- [GIVEN ENTRIES]
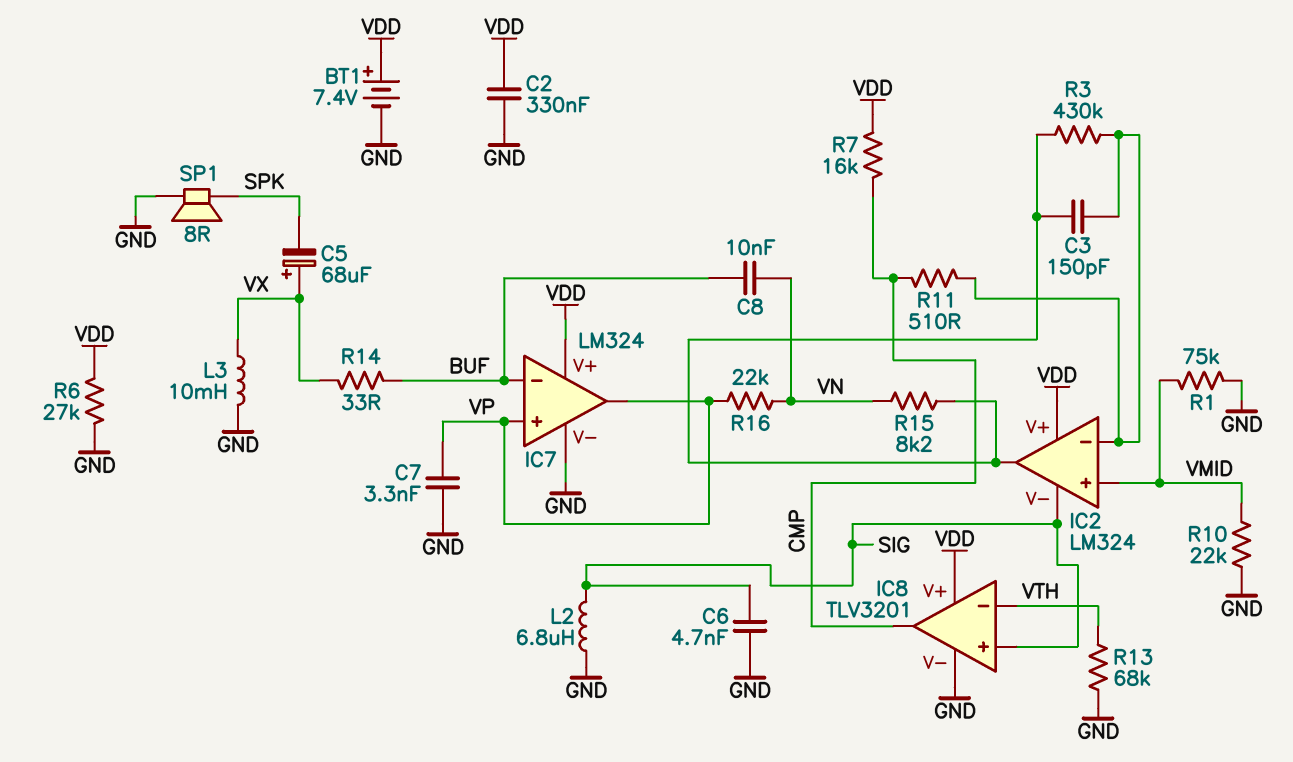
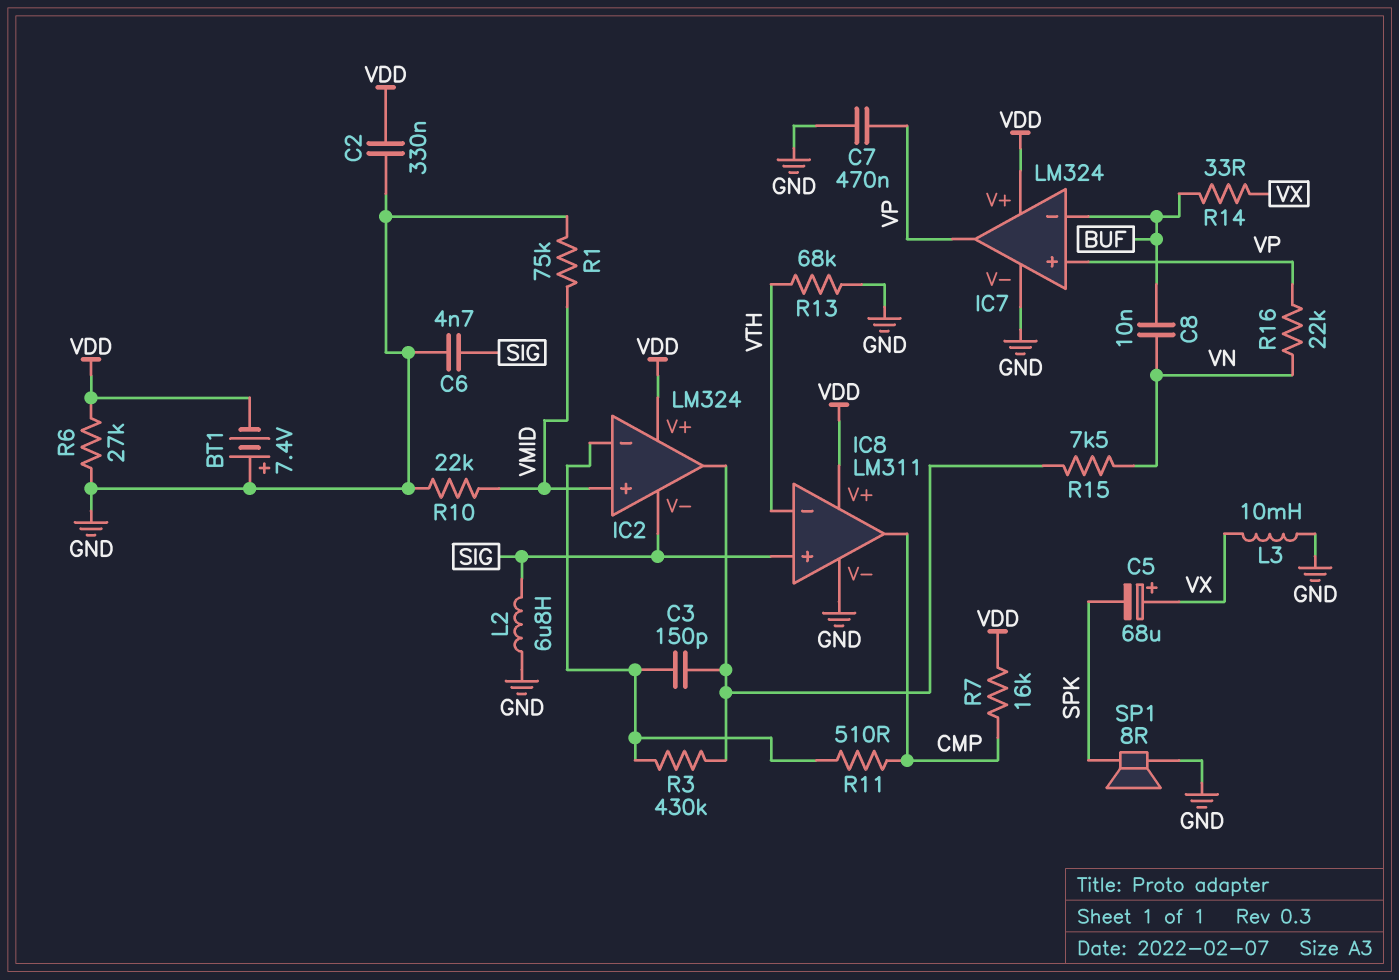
BT1: 7.4V (plus VDD, minus GND) -> 7.4V (plus GND, minus VDD)
C7: 3.3nF (GND, VP) -> 470nF (GND, VP)
IC8: TLV3201 -> LM311
R15: 8.2k (IC2/out, VN) -> 7.5k (IC2/out, VN)

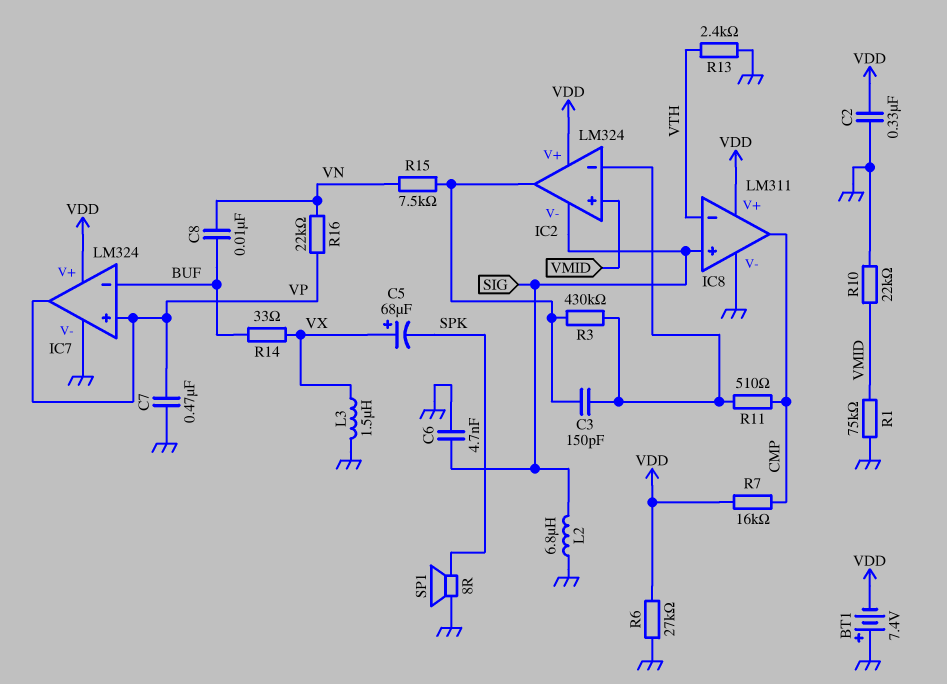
L3: 10mH (GND, VX) -> 1.5uH (GND, VX)
R13: 68k (GND, VTH) -> 2.4k (GND, VTH)

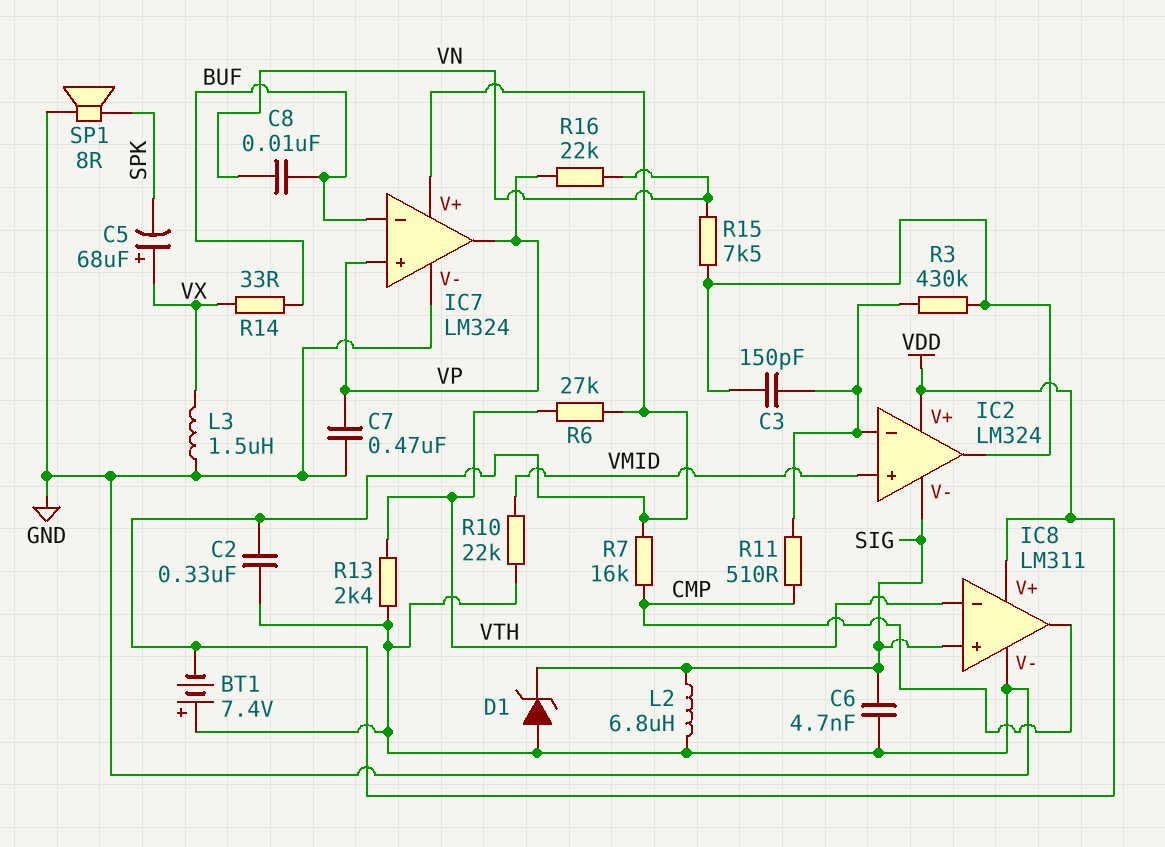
D1: none -> zener (A GND, K SIG)
R1: 75k (GND, VMID) -> none
R6: 27k (GND, VDD) -> 27k (VDD, VTH)

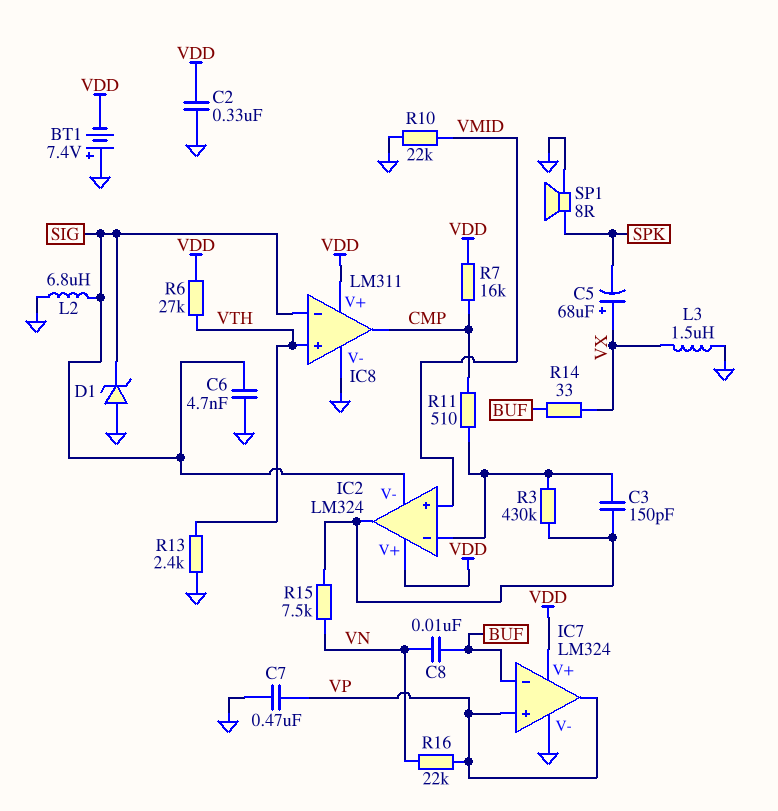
IC8 pin in+: SIG -> VTH
IC8 pin in-: VTH -> SIG

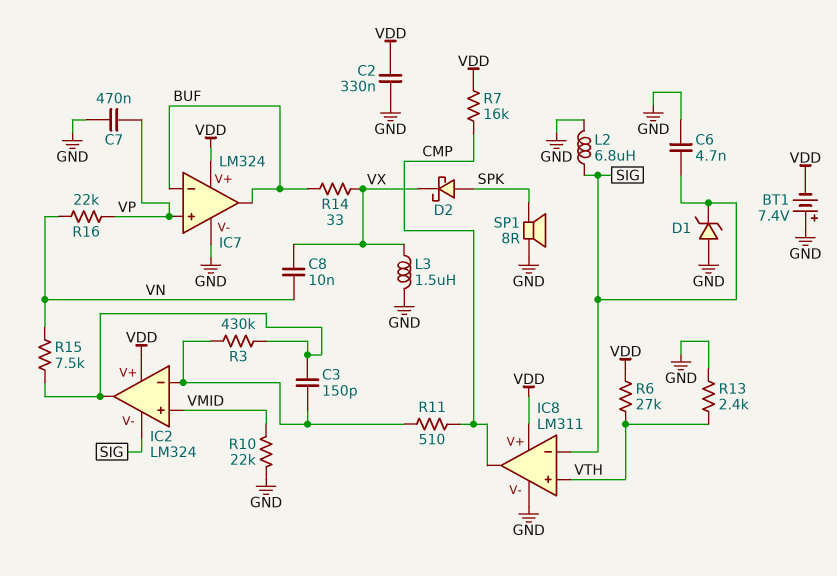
C5: 68uF (plus VX, minus SPK) -> none
C8: 10nF (BUF, VN) -> 10nF (VN, VX)
D2: none -> schottky (A SPK, K VX)
IC7 pin out: VP -> BUF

- [YOUR OBJECTIVE] Leave the pictures out and transcribe the remaining material exactly.

- [SOLUTION TO THE EXERCISE]
BT1: 7.4V (plus VDD, minus GND) -> 7.4V (plus GND, minus VDD)
C7: 3.3nF (GND, VP) -> 470nF (GND, VP)
IC8: TLV3201 -> LM311
R15: 8.2k (IC2/out, VN) -> 7.5k (IC2/out, VN)

L3: 10mH (GND, VX) -> 1.5uH (GND, VX)
R13: 68k (GND, VTH) -> 2.4k (GND, VTH)

D1: none -> zener (A GND, K SIG)
R1: 75k (GND, VMID) -> none
R6: 27k (GND, VDD) -> 27k (VDD, VTH)

IC8 pin in+: SIG -> VTH
IC8 pin in-: VTH -> SIG

C5: 68uF (plus VX, minus SPK) -> none
C8: 10nF (BUF, VN) -> 10nF (VN, VX)
D2: none -> schottky (A SPK, K VX)
IC7 pin out: VP -> BUF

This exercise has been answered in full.